WHAT IS EXPECTED: In the listing below, find each line with the string "pink" and return it.

** RECORDED DATA follows **

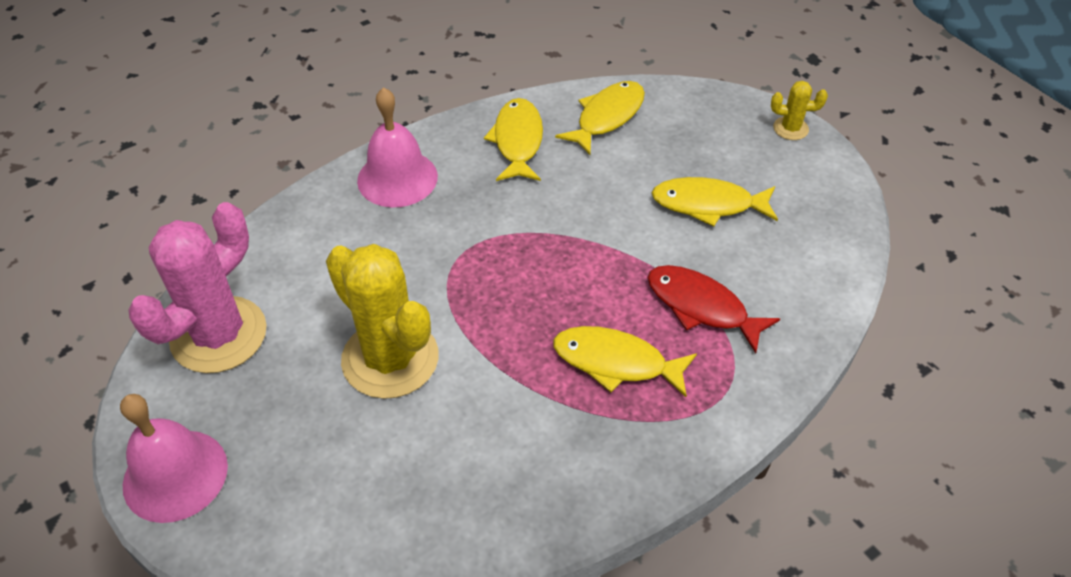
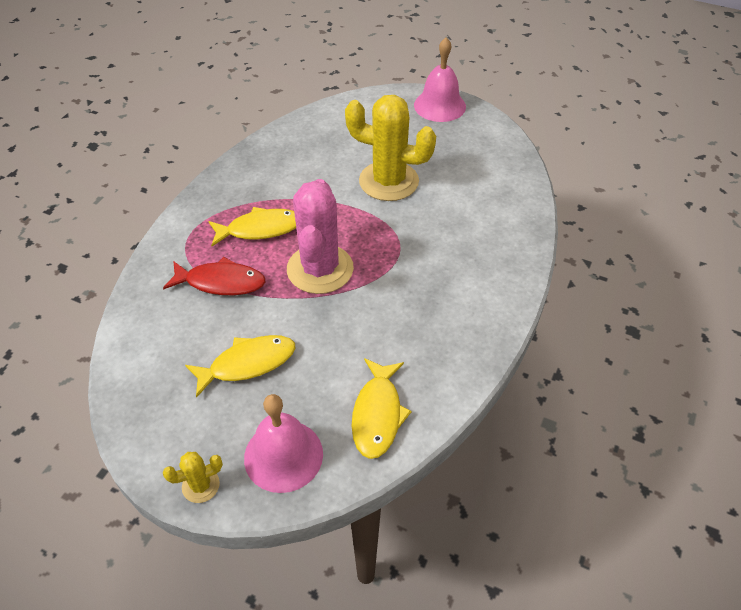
camera: 150 degrees right, 0 degrees up
(219, 335) = (488, 156): pink cactus -> pink cactus (320, 269)
(397, 178) = (490, 281): pink bell -> pink bell (283, 455)
(518, 141) = (433, 353): yellow fish -> none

** End of RECORDED DATA **

EXERCISE SOLUTION:
(219, 335) = (488, 156): pink cactus -> pink cactus (320, 269)
(397, 178) = (490, 281): pink bell -> pink bell (283, 455)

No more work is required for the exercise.